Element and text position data
------------------------

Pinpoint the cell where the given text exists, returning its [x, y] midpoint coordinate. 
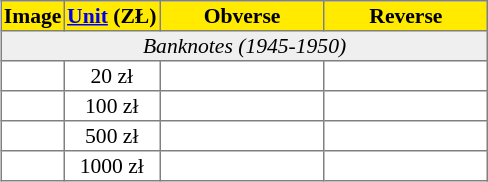
Unit (ZŁ) [112, 16]
20 zł [112, 76]
Banknotes (1945-1950) [245, 46]
Obverse [242, 16]
1000 zł [112, 166]
500 zł [112, 136]
100 zł [112, 106]
Image [33, 16]
Reverse [406, 16]
For the text-containing cell, return its midpoint in (x, y) coordinate format. 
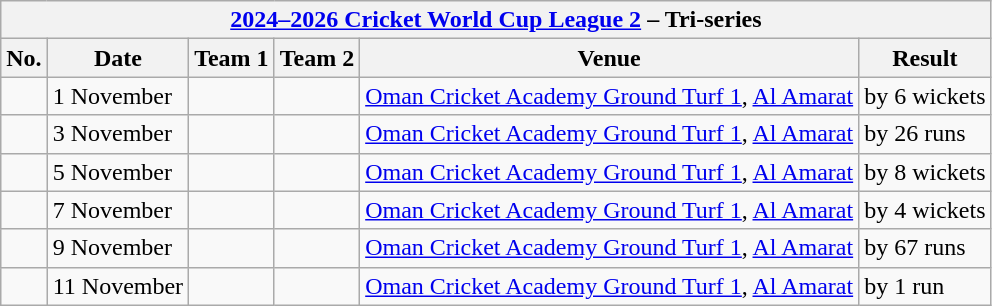
5 November (118, 172)
1 November (118, 96)
by 26 runs (925, 134)
11 November (118, 286)
Venue (610, 58)
by 6 wickets (925, 96)
by 8 wickets (925, 172)
7 November (118, 210)
Date (118, 58)
Team 1 (232, 58)
3 November (118, 134)
No. (24, 58)
9 November (118, 248)
2024–2026 Cricket World Cup League 2 – Tri-series (496, 20)
by 1 run (925, 286)
by 67 runs (925, 248)
by 4 wickets (925, 210)
Result (925, 58)
Team 2 (317, 58)
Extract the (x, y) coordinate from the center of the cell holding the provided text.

------------------------

§ **PROBLEM**
Format the lines of the material from its first line up to and including the line that contains "For the text-containing" as a JSON list of strings, with one string per line. Leave out blank lines and the pictures.

§ **EXERCISE RESULT**
[
  "Pinpoint the cell where the given text exists, returning its [x, y] midpoint coordinate. ",
  "Unit (ZŁ) [112, 16]",
  "20 zł [112, 76]",
  "Banknotes (1945-1950) [245, 46]",
  "Obverse [242, 16]",
  "1000 zł [112, 166]",
  "500 zł [112, 136]",
  "100 zł [112, 106]",
  "Image [33, 16]",
  "Reverse [406, 16]",
  "For the text-containing cell, return its midpoint in (x, y) coordinate format. "
]